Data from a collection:

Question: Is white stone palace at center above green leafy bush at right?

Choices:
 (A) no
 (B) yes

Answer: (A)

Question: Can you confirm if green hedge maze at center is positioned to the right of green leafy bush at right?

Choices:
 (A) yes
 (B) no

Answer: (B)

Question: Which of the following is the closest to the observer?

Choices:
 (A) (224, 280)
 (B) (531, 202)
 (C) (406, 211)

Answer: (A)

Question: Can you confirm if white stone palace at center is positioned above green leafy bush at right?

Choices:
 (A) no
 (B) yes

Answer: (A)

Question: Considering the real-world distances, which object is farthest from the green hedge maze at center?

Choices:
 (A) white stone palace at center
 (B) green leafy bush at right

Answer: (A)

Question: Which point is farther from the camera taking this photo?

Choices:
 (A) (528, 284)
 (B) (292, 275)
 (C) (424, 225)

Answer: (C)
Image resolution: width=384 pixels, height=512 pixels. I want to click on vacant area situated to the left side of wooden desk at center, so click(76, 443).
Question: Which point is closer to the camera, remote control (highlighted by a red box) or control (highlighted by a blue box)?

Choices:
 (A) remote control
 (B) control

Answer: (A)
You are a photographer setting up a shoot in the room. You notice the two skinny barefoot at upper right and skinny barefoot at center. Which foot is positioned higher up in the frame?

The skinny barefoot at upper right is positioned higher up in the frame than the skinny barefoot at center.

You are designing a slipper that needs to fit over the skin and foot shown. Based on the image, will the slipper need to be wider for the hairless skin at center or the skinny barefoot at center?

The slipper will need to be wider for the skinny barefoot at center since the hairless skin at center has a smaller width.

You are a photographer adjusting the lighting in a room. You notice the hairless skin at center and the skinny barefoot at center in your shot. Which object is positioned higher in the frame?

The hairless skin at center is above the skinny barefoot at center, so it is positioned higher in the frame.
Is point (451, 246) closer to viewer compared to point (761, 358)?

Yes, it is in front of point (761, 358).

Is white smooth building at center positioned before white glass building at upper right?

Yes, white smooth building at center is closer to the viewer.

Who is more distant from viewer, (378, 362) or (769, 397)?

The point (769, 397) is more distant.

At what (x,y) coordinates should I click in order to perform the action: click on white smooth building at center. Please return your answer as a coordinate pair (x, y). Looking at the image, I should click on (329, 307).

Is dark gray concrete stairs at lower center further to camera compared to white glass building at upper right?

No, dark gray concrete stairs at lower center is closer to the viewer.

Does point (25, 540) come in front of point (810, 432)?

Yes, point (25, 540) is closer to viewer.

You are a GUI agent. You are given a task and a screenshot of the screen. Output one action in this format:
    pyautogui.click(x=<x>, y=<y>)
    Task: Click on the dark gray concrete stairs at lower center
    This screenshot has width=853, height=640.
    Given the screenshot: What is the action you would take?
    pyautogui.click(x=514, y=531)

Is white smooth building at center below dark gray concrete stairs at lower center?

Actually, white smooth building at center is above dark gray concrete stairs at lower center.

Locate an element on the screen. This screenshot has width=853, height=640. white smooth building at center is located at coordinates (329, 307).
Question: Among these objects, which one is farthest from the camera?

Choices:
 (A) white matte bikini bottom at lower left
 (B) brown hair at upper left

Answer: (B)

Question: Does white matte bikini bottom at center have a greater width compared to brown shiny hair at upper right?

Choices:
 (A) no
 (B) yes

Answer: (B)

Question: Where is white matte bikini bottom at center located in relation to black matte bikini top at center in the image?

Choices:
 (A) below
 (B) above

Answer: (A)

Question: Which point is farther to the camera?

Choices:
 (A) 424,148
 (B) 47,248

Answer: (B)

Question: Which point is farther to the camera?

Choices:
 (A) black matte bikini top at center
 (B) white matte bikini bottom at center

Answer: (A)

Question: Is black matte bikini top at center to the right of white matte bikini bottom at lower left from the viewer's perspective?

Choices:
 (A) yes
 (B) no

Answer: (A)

**What is expected**: Print the data verbatim, starting with its first line and stopping after the line containing "Question: Considering the".

**Exercise output**:
Question: Is white stone palace at center above green leafy bush at right?

Choices:
 (A) no
 (B) yes

Answer: (A)

Question: Can you confirm if green hedge maze at center is positioned to the right of green leafy bush at right?

Choices:
 (A) yes
 (B) no

Answer: (B)

Question: Which of the following is the closest to the observer?

Choices:
 (A) (224, 280)
 (B) (531, 202)
 (C) (406, 211)

Answer: (A)

Question: Can you confirm if white stone palace at center is positioned above green leafy bush at right?

Choices:
 (A) no
 (B) yes

Answer: (A)

Question: Considering the real-world distances, which object is farthest from the green hedge maze at center?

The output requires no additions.